> [Provided entries]
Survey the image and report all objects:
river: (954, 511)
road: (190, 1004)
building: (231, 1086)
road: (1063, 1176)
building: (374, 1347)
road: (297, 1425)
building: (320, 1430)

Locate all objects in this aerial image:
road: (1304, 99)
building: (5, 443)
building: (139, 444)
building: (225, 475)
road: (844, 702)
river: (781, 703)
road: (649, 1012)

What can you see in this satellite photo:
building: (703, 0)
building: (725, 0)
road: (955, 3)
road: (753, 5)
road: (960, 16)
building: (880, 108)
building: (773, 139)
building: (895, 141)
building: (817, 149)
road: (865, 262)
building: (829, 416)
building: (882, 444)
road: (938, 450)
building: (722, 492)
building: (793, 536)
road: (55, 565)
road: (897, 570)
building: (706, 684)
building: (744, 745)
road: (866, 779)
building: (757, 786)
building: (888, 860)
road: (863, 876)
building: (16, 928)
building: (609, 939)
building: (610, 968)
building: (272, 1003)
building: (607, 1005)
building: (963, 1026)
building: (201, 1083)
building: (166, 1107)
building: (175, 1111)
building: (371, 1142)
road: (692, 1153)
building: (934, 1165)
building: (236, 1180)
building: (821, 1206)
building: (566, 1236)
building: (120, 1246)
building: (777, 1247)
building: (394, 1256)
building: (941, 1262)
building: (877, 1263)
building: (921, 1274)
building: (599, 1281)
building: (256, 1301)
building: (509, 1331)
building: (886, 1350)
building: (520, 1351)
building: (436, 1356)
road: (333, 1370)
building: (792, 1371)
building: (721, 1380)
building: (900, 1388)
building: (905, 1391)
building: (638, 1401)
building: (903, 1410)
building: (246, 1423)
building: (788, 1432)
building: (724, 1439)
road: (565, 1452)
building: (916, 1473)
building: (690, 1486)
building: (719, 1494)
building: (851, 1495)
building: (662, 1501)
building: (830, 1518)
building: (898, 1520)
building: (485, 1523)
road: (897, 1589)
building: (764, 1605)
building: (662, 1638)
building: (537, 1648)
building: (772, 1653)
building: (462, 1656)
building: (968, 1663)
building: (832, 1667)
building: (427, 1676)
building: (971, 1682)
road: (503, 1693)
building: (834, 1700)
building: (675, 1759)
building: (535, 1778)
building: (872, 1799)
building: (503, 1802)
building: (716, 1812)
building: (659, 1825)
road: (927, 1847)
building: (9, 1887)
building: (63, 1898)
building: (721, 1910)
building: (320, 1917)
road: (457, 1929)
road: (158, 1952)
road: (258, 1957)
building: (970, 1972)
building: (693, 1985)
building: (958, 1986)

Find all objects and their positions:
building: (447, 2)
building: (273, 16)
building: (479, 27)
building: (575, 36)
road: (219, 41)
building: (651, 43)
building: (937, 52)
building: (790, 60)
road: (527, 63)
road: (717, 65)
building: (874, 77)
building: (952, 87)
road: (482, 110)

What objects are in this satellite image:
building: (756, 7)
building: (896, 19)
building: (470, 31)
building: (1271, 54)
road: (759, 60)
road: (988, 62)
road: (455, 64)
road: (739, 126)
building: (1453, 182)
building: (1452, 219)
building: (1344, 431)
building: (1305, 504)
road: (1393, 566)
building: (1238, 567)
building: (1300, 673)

> [What is being asked]
Every line above that includes "satellite" counts toward one total; give that total by itself.

> [Solution]
2